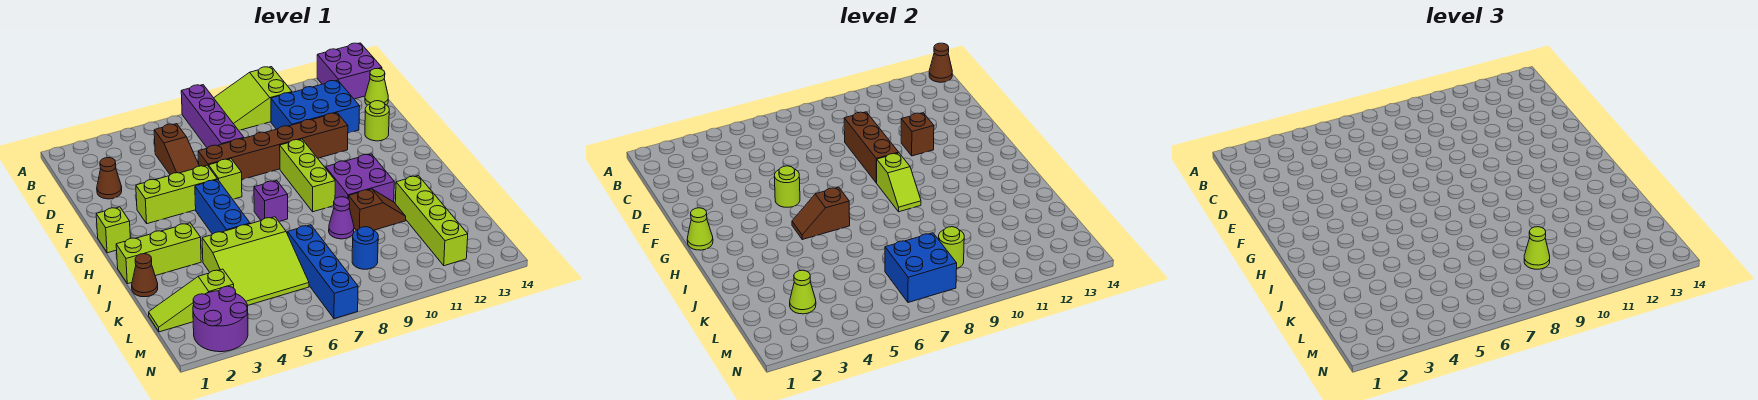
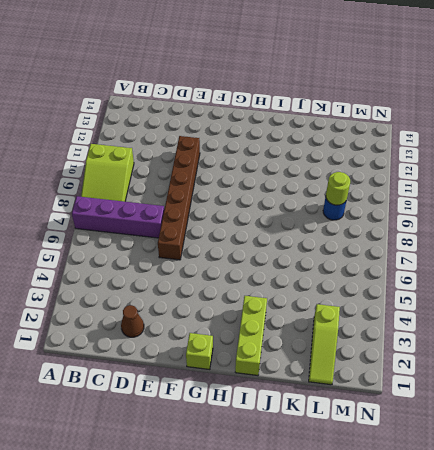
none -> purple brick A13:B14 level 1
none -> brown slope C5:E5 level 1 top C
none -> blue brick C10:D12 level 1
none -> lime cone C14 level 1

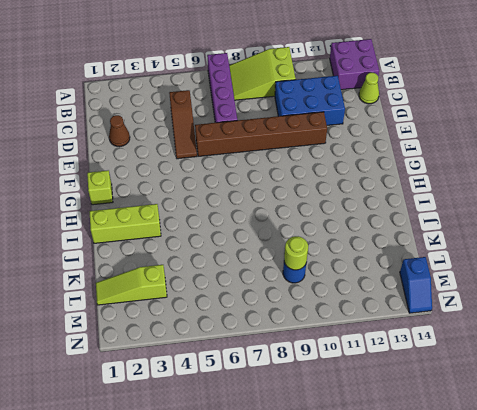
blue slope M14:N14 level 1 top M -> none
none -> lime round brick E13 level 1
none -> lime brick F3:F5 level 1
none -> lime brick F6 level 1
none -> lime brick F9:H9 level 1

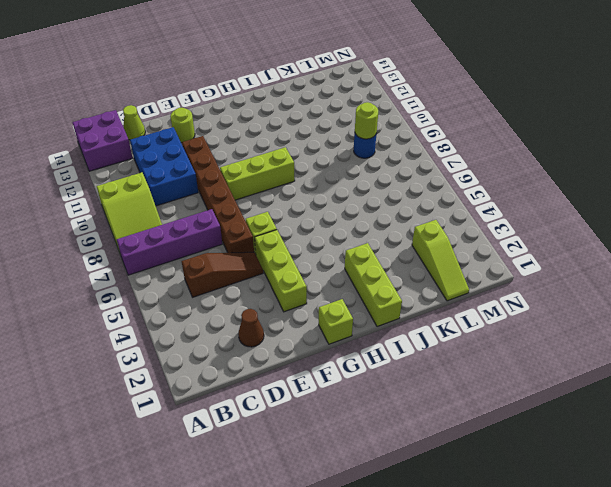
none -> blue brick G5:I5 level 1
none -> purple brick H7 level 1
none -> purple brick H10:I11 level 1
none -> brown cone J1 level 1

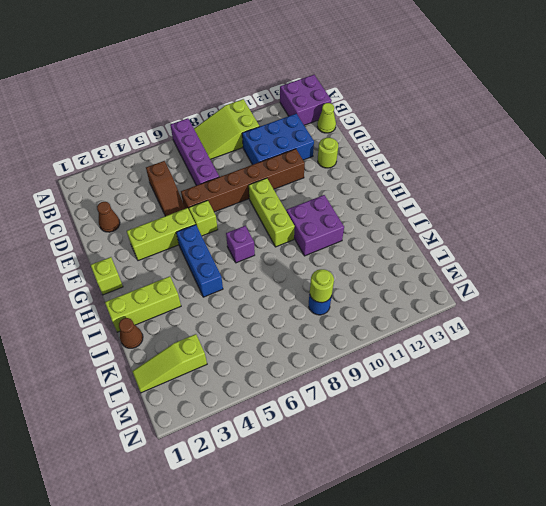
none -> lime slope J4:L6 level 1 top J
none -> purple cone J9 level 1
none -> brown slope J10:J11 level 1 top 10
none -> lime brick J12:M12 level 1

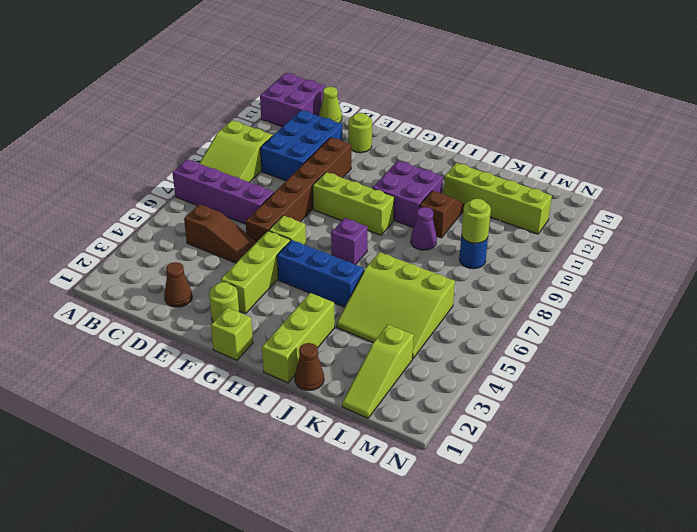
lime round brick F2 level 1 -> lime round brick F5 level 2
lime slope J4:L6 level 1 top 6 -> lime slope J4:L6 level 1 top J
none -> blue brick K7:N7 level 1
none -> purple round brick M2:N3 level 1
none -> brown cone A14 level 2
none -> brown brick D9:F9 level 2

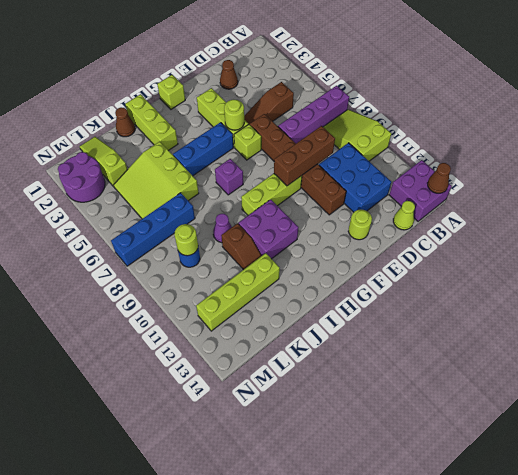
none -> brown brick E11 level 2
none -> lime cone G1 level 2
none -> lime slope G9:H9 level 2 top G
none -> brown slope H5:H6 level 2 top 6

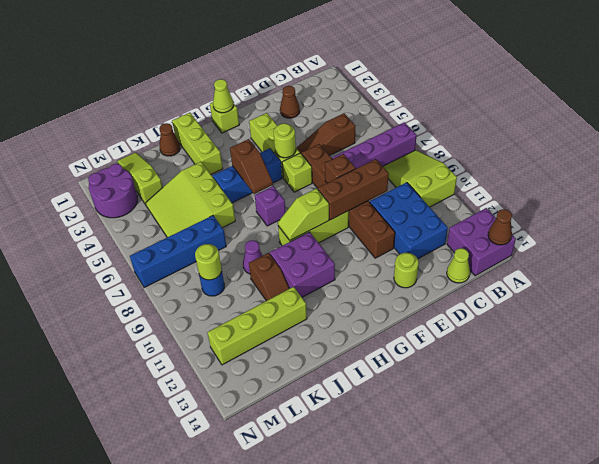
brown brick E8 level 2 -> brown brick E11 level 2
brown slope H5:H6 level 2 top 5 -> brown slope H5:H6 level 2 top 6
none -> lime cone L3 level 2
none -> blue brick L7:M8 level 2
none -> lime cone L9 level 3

+++

Work item | The answer is a bare number: how many lines of the records contain the string "purple"?

Problem solution | 5